Work task
The lines from the one holding "none -> cyan brick J1:J3 level 1" through the end of the records below are to be written out exactly, and nothing else; pictures are to be left out.

**** Information shown

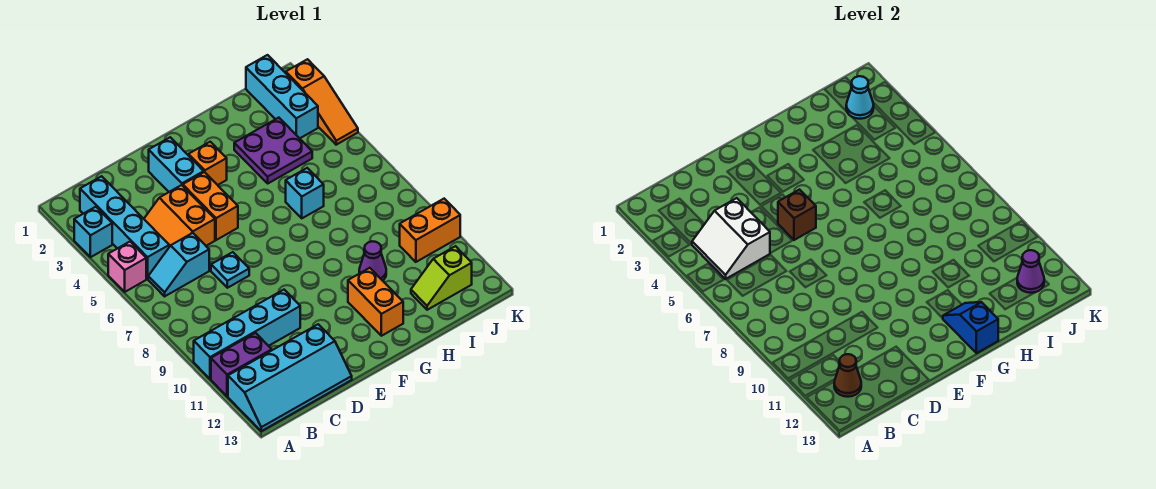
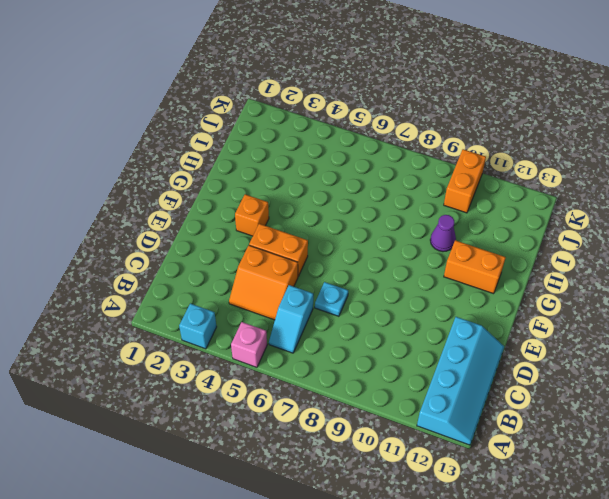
none -> cyan brick A10:D10 level 1
none -> purple brick A11:B11 level 1
none -> cyan brick B2:B5 level 1

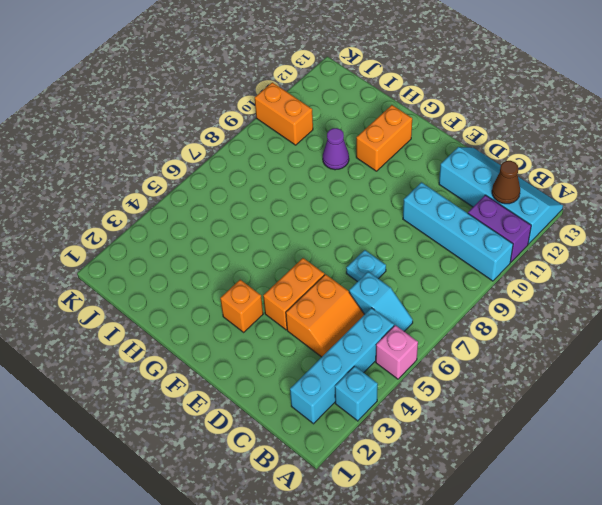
none -> cyan brick E2:E3 level 1
none -> purple plate H3:I4 level 1
none -> cyan brick H6 level 1

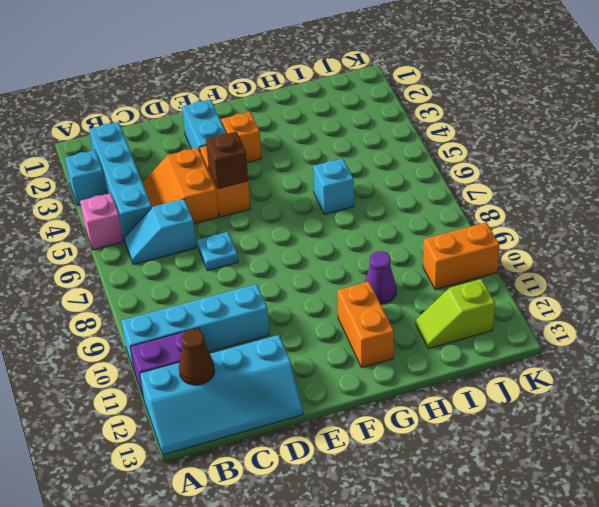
none -> purple plate H3:I4 level 1
none -> cyan brick J1:J3 level 1
none -> orange slope K2:K4 level 1 top 2

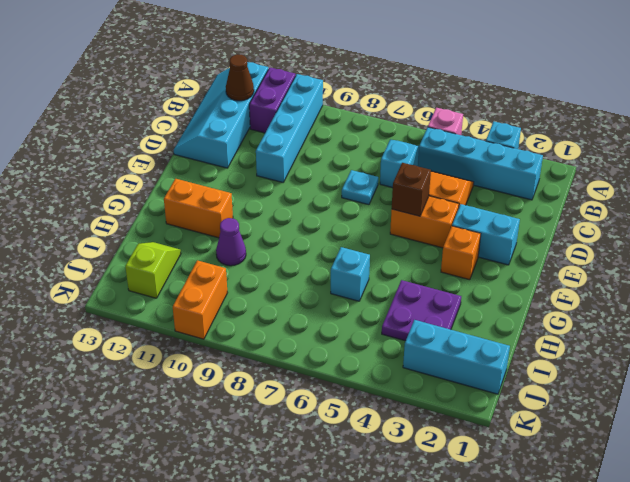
none -> orange slope K2:K4 level 1 top 2
none -> white slope B4:C5 level 2 top C
none -> blue slope G12:G13 level 2 top 13

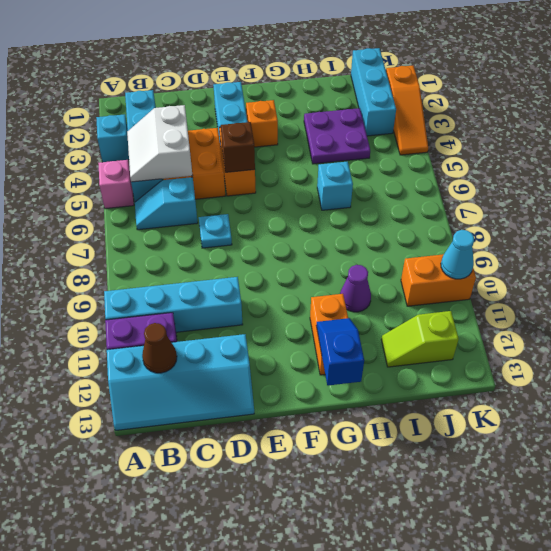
cyan cone K10 level 2 -> cyan cone J2 level 2
none -> purple cone J12 level 2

********

Problem solution
none -> cyan brick J1:J3 level 1
none -> orange slope K2:K4 level 1 top 2

none -> orange slope K2:K4 level 1 top 2
none -> white slope B4:C5 level 2 top C
none -> blue slope G12:G13 level 2 top 13

cyan cone K10 level 2 -> cyan cone J2 level 2
none -> purple cone J12 level 2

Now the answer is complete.